[EXERCISE] Your answer should be the lines below from the one holding "U101 pin QE: +12V -> none" through the one holding "U102 pin GND: GND -> W17", copied exactly and with nothing else.

___ MATERIAL SHOWN

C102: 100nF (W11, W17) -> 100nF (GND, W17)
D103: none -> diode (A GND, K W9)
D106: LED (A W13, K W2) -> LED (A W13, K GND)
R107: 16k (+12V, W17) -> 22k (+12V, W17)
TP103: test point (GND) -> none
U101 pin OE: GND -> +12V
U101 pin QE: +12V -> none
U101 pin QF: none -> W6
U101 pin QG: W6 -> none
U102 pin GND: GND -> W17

______
___ MATERIAL SHOWN

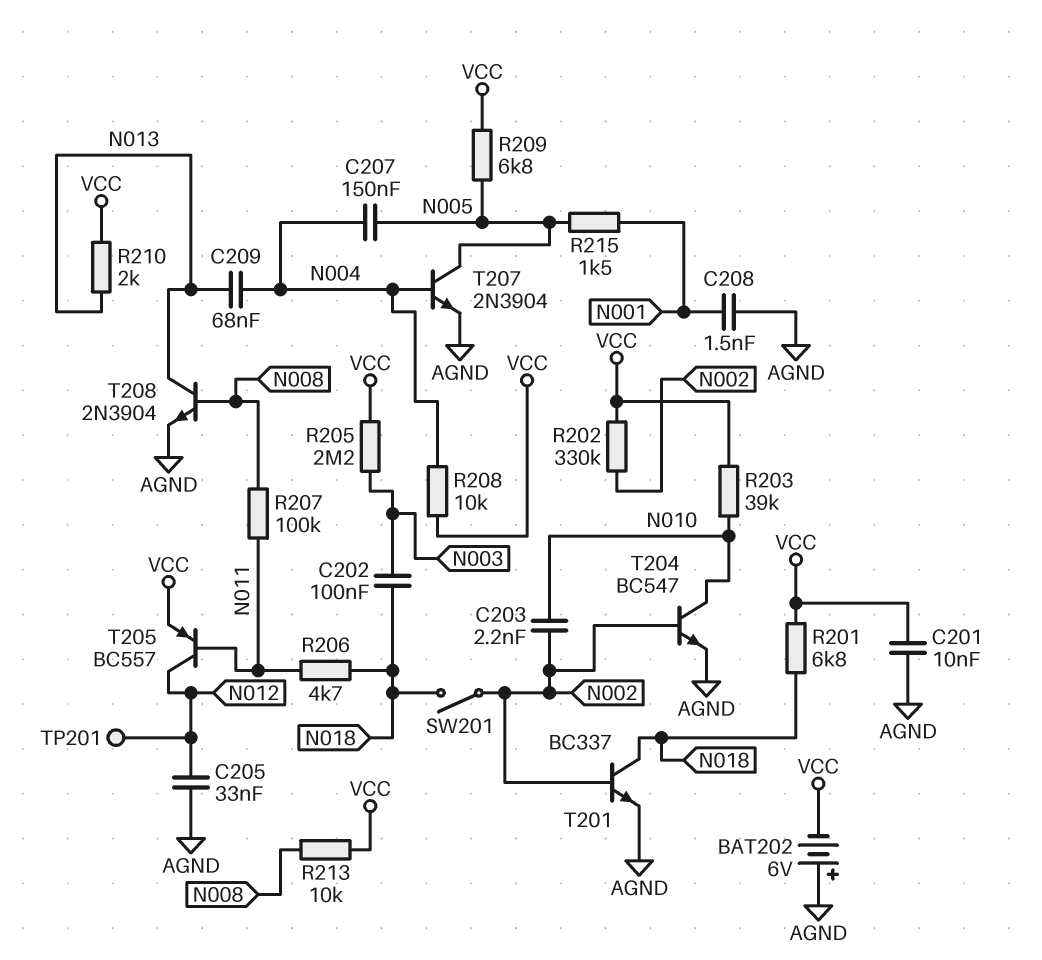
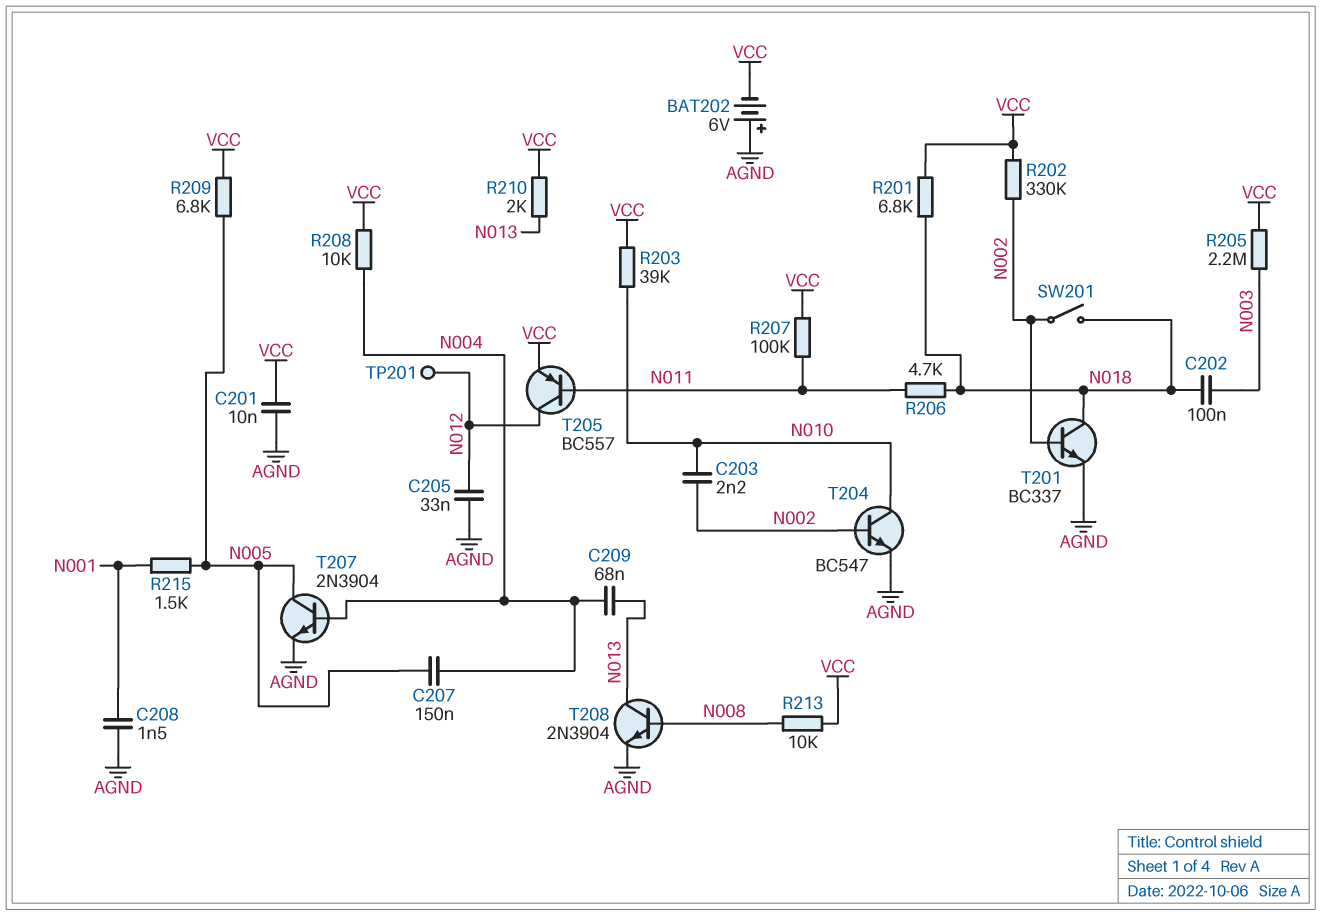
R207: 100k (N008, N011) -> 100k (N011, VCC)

______

[ANSWER BELOW]
U101 pin QE: +12V -> none
U101 pin QF: none -> W6
U101 pin QG: W6 -> none
U102 pin GND: GND -> W17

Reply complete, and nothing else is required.